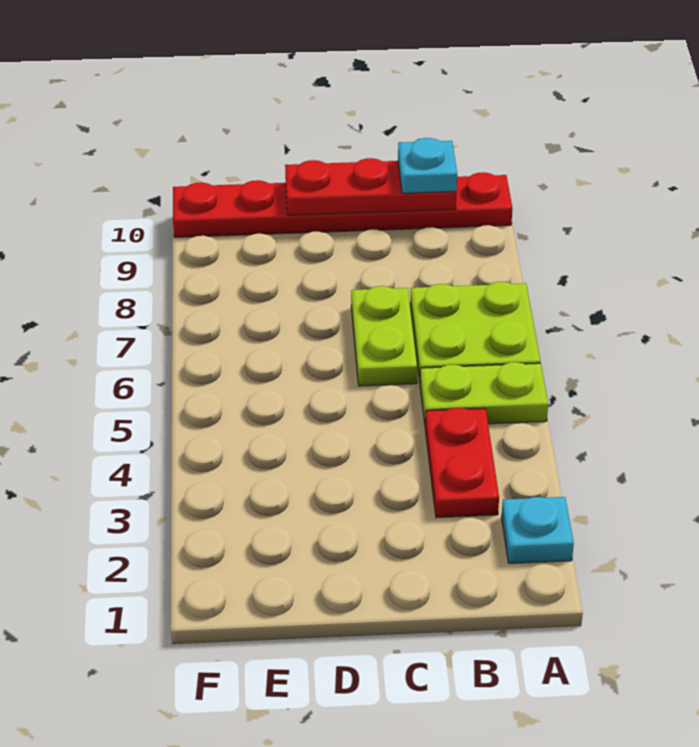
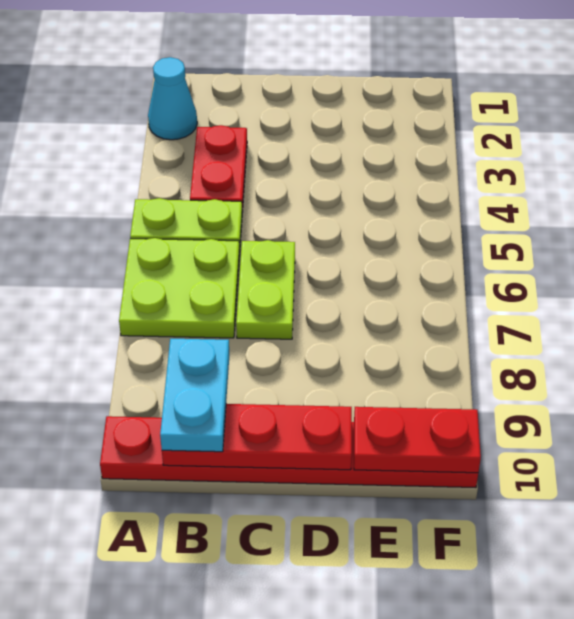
cyan plate A2 level 1 -> cyan cone A2 level 1
cyan plate B10 level 3 -> cyan plate B9:B10 level 3
none -> red plate E10:F10 level 2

++++++++

• **TO DO**
Would you repeat the listing word for word and skip every picture?

• **REPLY TO THE EXERCISE**
cyan plate A2 level 1 -> cyan cone A2 level 1
cyan plate B10 level 3 -> cyan plate B9:B10 level 3
none -> red plate E10:F10 level 2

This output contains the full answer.